<<<<

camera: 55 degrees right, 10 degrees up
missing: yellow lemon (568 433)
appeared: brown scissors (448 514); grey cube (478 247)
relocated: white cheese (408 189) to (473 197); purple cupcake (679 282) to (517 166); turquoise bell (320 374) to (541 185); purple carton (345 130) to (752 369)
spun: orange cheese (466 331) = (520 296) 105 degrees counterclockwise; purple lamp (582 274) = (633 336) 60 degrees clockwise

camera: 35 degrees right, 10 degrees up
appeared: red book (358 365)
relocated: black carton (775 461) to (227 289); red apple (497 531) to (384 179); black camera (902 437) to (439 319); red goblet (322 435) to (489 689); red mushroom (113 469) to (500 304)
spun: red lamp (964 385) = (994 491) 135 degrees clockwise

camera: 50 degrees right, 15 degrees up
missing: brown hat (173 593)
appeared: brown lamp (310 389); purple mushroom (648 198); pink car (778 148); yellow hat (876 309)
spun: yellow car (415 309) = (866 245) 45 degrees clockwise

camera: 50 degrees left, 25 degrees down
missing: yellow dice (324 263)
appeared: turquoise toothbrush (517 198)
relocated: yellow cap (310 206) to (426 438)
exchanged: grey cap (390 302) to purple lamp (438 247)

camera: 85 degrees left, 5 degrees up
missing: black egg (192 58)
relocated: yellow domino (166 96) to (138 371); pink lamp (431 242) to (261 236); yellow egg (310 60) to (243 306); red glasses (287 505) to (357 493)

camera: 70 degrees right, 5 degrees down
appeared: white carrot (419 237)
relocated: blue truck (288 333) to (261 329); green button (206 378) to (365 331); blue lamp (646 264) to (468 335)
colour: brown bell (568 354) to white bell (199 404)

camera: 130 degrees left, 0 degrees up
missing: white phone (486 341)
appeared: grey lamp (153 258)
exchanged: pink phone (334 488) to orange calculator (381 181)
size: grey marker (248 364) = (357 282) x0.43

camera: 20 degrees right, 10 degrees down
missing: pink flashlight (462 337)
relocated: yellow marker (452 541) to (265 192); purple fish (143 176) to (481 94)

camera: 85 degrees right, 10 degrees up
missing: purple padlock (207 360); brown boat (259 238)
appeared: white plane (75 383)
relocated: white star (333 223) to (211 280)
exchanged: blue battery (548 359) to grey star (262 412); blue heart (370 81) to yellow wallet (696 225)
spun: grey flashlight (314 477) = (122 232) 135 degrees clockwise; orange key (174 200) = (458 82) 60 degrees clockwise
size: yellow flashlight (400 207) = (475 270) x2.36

>>>>

**Task description**. Output the records above, each one exactly, with none left out.

**Response box**.
camera: 55 degrees right, 10 degrees up
missing: yellow lemon (568 433)
appeared: brown scissors (448 514); grey cube (478 247)
relocated: white cheese (408 189) to (473 197); purple cupcake (679 282) to (517 166); turquoise bell (320 374) to (541 185); purple carton (345 130) to (752 369)
spun: orange cheese (466 331) = (520 296) 105 degrees counterclockwise; purple lamp (582 274) = (633 336) 60 degrees clockwise

camera: 35 degrees right, 10 degrees up
appeared: red book (358 365)
relocated: black carton (775 461) to (227 289); red apple (497 531) to (384 179); black camera (902 437) to (439 319); red goblet (322 435) to (489 689); red mushroom (113 469) to (500 304)
spun: red lamp (964 385) = (994 491) 135 degrees clockwise

camera: 50 degrees right, 15 degrees up
missing: brown hat (173 593)
appeared: brown lamp (310 389); purple mushroom (648 198); pink car (778 148); yellow hat (876 309)
spun: yellow car (415 309) = (866 245) 45 degrees clockwise

camera: 50 degrees left, 25 degrees down
missing: yellow dice (324 263)
appeared: turquoise toothbrush (517 198)
relocated: yellow cap (310 206) to (426 438)
exchanged: grey cap (390 302) to purple lamp (438 247)

camera: 85 degrees left, 5 degrees up
missing: black egg (192 58)
relocated: yellow domino (166 96) to (138 371); pink lamp (431 242) to (261 236); yellow egg (310 60) to (243 306); red glasses (287 505) to (357 493)

camera: 70 degrees right, 5 degrees down
appeared: white carrot (419 237)
relocated: blue truck (288 333) to (261 329); green button (206 378) to (365 331); blue lamp (646 264) to (468 335)
colour: brown bell (568 354) to white bell (199 404)

camera: 130 degrees left, 0 degrees up
missing: white phone (486 341)
appeared: grey lamp (153 258)
exchanged: pink phone (334 488) to orange calculator (381 181)
size: grey marker (248 364) = (357 282) x0.43

camera: 20 degrees right, 10 degrees down
missing: pink flashlight (462 337)
relocated: yellow marker (452 541) to (265 192); purple fish (143 176) to (481 94)

camera: 85 degrees right, 10 degrees up
missing: purple padlock (207 360); brown boat (259 238)
appeared: white plane (75 383)
relocated: white star (333 223) to (211 280)
exchanged: blue battery (548 359) to grey star (262 412); blue heart (370 81) to yellow wallet (696 225)
spun: grey flashlight (314 477) = (122 232) 135 degrees clockwise; orange key (174 200) = (458 82) 60 degrees clockwise
size: yellow flashlight (400 207) = (475 270) x2.36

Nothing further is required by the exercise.